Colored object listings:
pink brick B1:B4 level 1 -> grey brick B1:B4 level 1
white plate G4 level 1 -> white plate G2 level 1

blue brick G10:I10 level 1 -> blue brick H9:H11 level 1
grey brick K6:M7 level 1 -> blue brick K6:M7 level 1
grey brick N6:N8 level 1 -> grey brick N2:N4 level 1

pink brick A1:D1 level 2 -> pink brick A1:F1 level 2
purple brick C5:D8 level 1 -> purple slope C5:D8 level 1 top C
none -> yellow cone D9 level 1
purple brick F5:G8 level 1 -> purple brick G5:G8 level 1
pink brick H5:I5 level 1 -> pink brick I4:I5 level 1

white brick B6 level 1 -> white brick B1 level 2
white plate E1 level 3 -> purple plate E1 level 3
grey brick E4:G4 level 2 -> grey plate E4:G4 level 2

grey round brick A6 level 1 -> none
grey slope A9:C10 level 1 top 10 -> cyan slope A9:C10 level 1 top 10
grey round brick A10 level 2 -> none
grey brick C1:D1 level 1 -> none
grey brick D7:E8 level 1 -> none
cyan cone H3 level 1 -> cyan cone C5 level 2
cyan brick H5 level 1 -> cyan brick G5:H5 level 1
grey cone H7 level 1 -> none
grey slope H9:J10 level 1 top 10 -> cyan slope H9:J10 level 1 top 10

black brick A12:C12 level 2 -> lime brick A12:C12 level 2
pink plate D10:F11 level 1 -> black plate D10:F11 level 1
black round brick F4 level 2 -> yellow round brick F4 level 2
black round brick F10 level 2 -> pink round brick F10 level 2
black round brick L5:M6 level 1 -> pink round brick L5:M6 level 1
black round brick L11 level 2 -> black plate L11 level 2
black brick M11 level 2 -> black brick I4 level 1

The task
All of the records above should be transcribed exactly.

Solution to this exercise
pink brick B1:B4 level 1 -> grey brick B1:B4 level 1
white plate G4 level 1 -> white plate G2 level 1

blue brick G10:I10 level 1 -> blue brick H9:H11 level 1
grey brick K6:M7 level 1 -> blue brick K6:M7 level 1
grey brick N6:N8 level 1 -> grey brick N2:N4 level 1

pink brick A1:D1 level 2 -> pink brick A1:F1 level 2
purple brick C5:D8 level 1 -> purple slope C5:D8 level 1 top C
none -> yellow cone D9 level 1
purple brick F5:G8 level 1 -> purple brick G5:G8 level 1
pink brick H5:I5 level 1 -> pink brick I4:I5 level 1

white brick B6 level 1 -> white brick B1 level 2
white plate E1 level 3 -> purple plate E1 level 3
grey brick E4:G4 level 2 -> grey plate E4:G4 level 2

grey round brick A6 level 1 -> none
grey slope A9:C10 level 1 top 10 -> cyan slope A9:C10 level 1 top 10
grey round brick A10 level 2 -> none
grey brick C1:D1 level 1 -> none
grey brick D7:E8 level 1 -> none
cyan cone H3 level 1 -> cyan cone C5 level 2
cyan brick H5 level 1 -> cyan brick G5:H5 level 1
grey cone H7 level 1 -> none
grey slope H9:J10 level 1 top 10 -> cyan slope H9:J10 level 1 top 10

black brick A12:C12 level 2 -> lime brick A12:C12 level 2
pink plate D10:F11 level 1 -> black plate D10:F11 level 1
black round brick F4 level 2 -> yellow round brick F4 level 2
black round brick F10 level 2 -> pink round brick F10 level 2
black round brick L5:M6 level 1 -> pink round brick L5:M6 level 1
black round brick L11 level 2 -> black plate L11 level 2
black brick M11 level 2 -> black brick I4 level 1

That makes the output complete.